[WORK ORDER]: Beginning at whichever line contains "- black pump bottle (373 158)", reproduce each line of the records below word for word, ending with the last, and add nothing.

[[ SOURCE DATA, beginning ]]

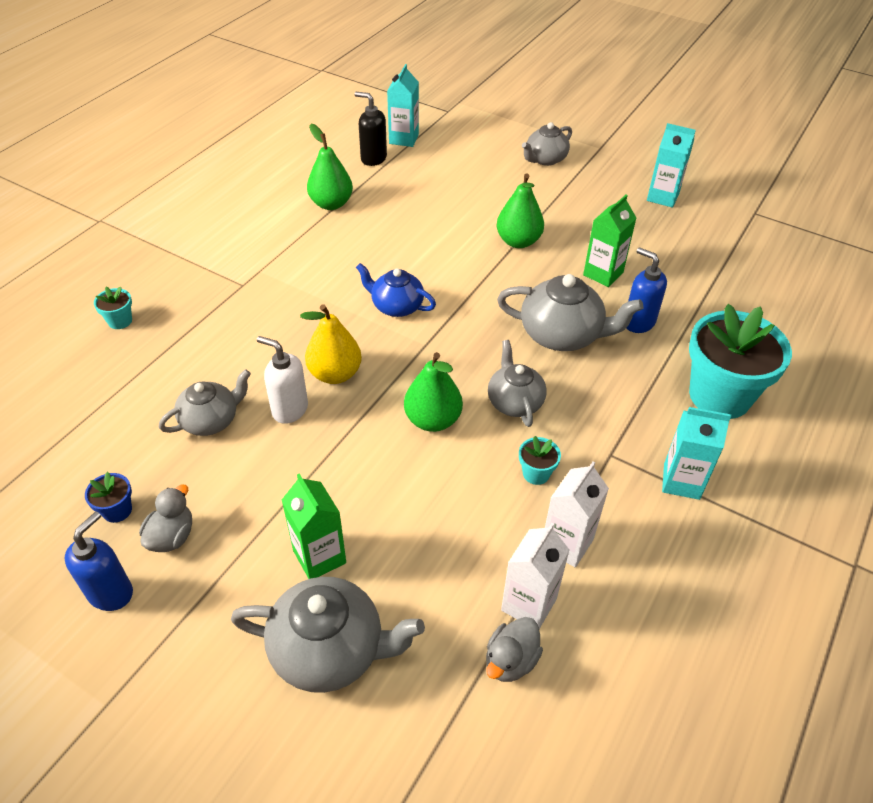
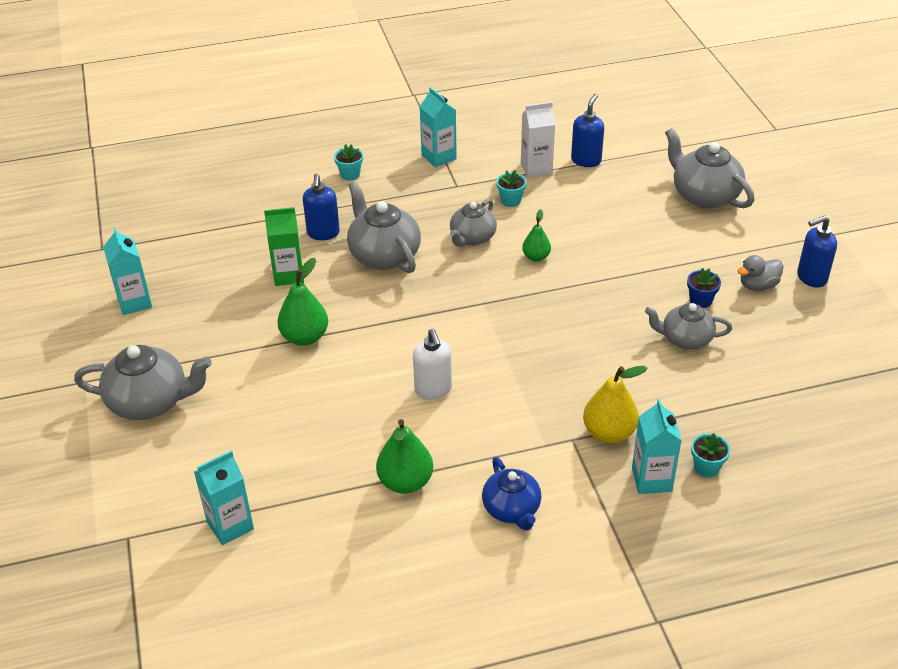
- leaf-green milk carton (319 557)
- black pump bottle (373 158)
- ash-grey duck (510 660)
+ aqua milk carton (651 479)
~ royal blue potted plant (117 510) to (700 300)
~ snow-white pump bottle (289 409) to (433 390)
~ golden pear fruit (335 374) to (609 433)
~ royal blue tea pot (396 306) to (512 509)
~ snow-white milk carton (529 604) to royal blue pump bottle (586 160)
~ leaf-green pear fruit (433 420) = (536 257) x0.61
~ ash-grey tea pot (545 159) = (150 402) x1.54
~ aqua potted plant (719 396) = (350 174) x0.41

[[ SOURCE DATA, end ]]

[REPLY TO THE TASK]:
- black pump bottle (373 158)
- ash-grey duck (510 660)
+ aqua milk carton (651 479)
~ royal blue potted plant (117 510) to (700 300)
~ snow-white pump bottle (289 409) to (433 390)
~ golden pear fruit (335 374) to (609 433)
~ royal blue tea pot (396 306) to (512 509)
~ snow-white milk carton (529 604) to royal blue pump bottle (586 160)
~ leaf-green pear fruit (433 420) = (536 257) x0.61
~ ash-grey tea pot (545 159) = (150 402) x1.54
~ aqua potted plant (719 396) = (350 174) x0.41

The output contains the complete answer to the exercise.